Object state comparisons
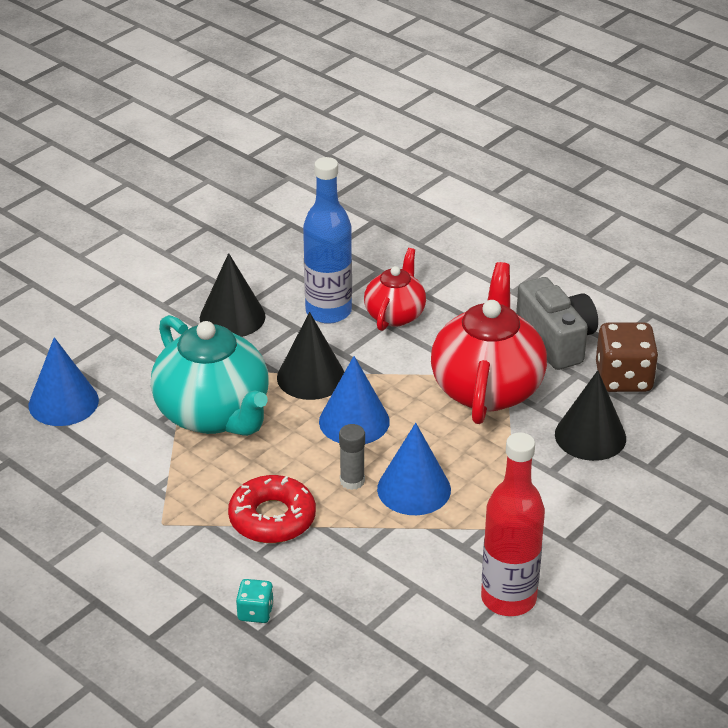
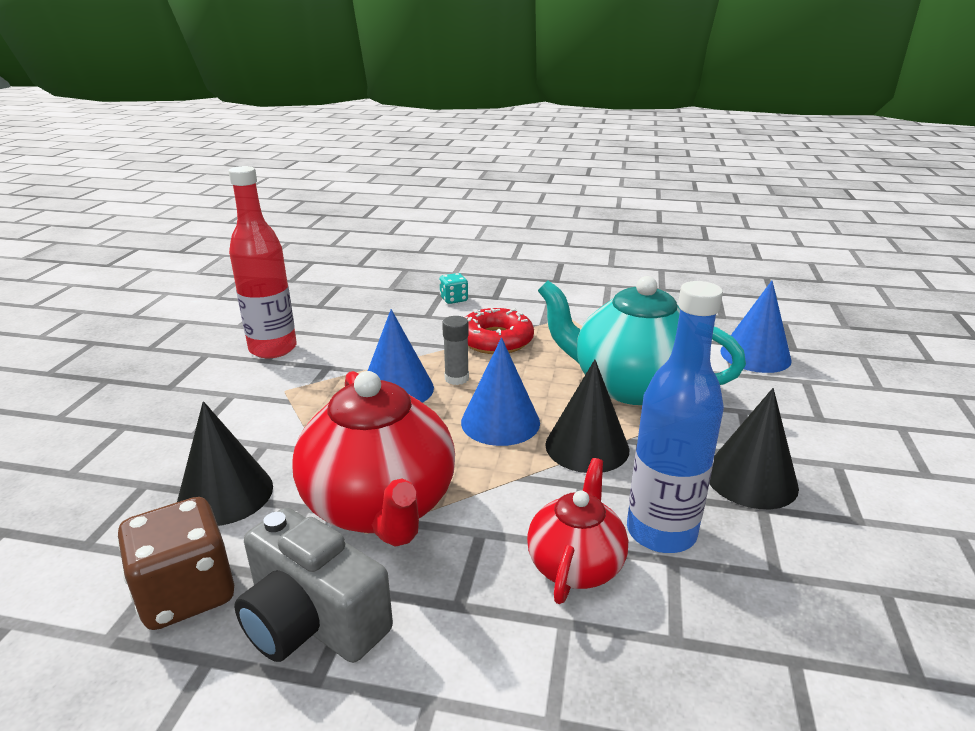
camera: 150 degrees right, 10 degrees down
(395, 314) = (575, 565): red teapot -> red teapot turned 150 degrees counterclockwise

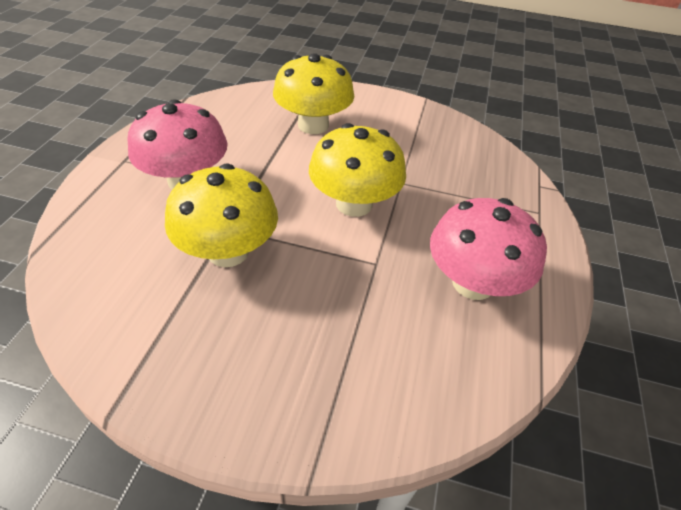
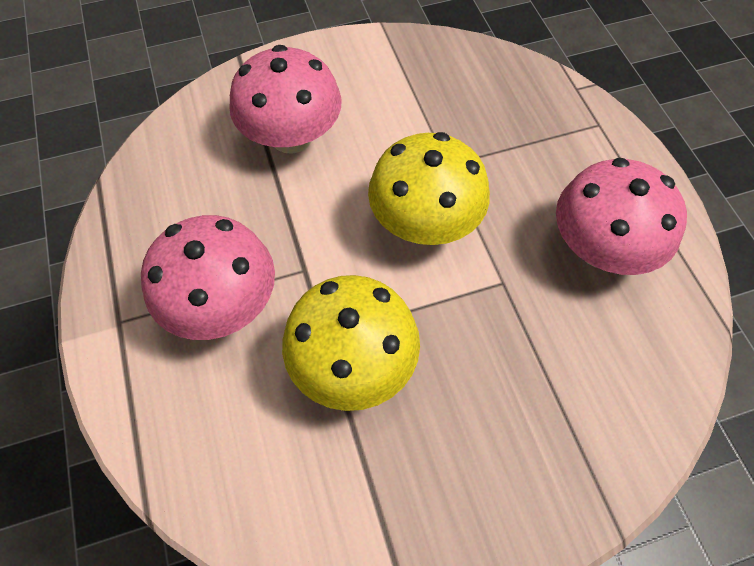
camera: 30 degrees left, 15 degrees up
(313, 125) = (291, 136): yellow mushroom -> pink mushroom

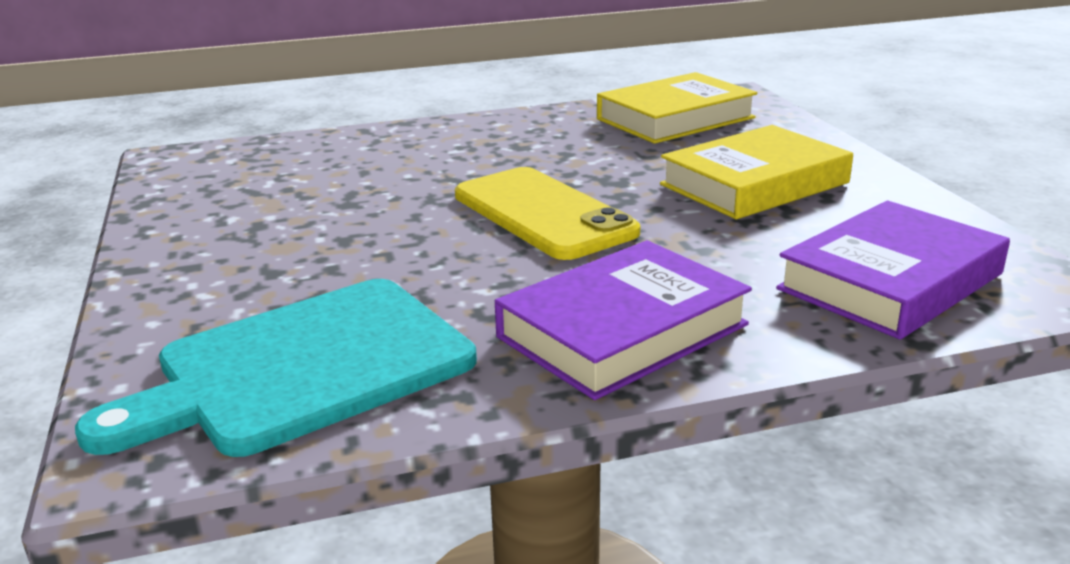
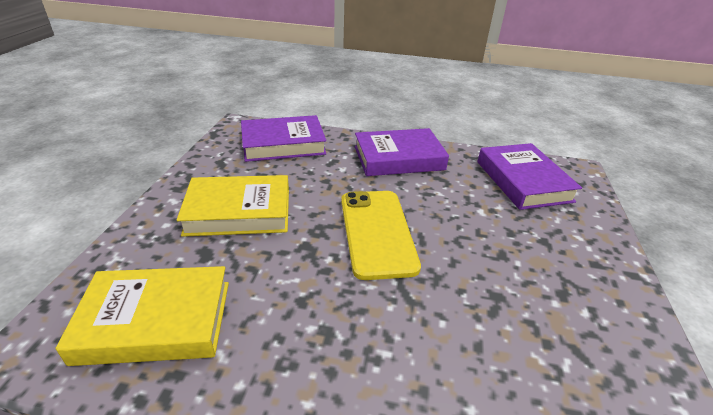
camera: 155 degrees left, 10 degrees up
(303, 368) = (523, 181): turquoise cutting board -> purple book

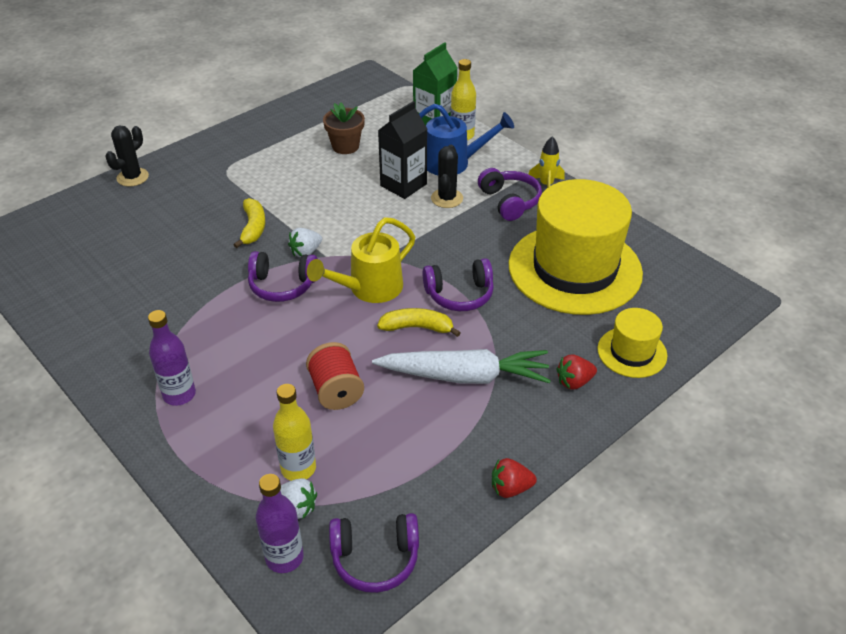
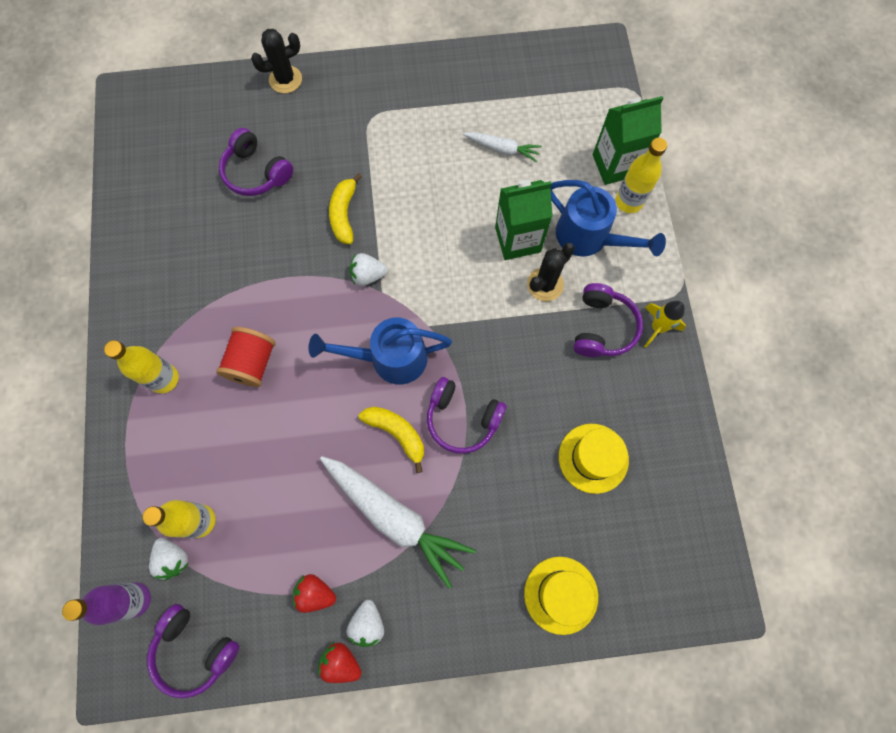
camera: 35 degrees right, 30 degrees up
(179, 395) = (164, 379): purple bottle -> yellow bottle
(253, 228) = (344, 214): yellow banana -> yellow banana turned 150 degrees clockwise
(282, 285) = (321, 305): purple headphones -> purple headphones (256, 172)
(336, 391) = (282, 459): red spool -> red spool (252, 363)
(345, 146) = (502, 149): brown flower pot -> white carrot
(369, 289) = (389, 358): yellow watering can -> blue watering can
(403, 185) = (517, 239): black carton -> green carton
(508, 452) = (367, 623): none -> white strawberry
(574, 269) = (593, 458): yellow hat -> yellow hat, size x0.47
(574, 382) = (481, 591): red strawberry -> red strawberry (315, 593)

■ **What you will do**:
Exact output of each line above is wanted, without the pictures.

■ **Answer**:
camera: 150 degrees right, 10 degrees down
(395, 314) = (575, 565): red teapot -> red teapot turned 150 degrees counterclockwise

camera: 30 degrees left, 15 degrees up
(313, 125) = (291, 136): yellow mushroom -> pink mushroom

camera: 155 degrees left, 10 degrees up
(303, 368) = (523, 181): turquoise cutting board -> purple book

camera: 35 degrees right, 30 degrees up
(179, 395) = (164, 379): purple bottle -> yellow bottle
(253, 228) = (344, 214): yellow banana -> yellow banana turned 150 degrees clockwise
(282, 285) = (321, 305): purple headphones -> purple headphones (256, 172)
(336, 391) = (282, 459): red spool -> red spool (252, 363)
(345, 146) = (502, 149): brown flower pot -> white carrot
(369, 289) = (389, 358): yellow watering can -> blue watering can
(403, 185) = (517, 239): black carton -> green carton
(508, 452) = (367, 623): none -> white strawberry
(574, 269) = (593, 458): yellow hat -> yellow hat, size x0.47
(574, 382) = (481, 591): red strawberry -> red strawberry (315, 593)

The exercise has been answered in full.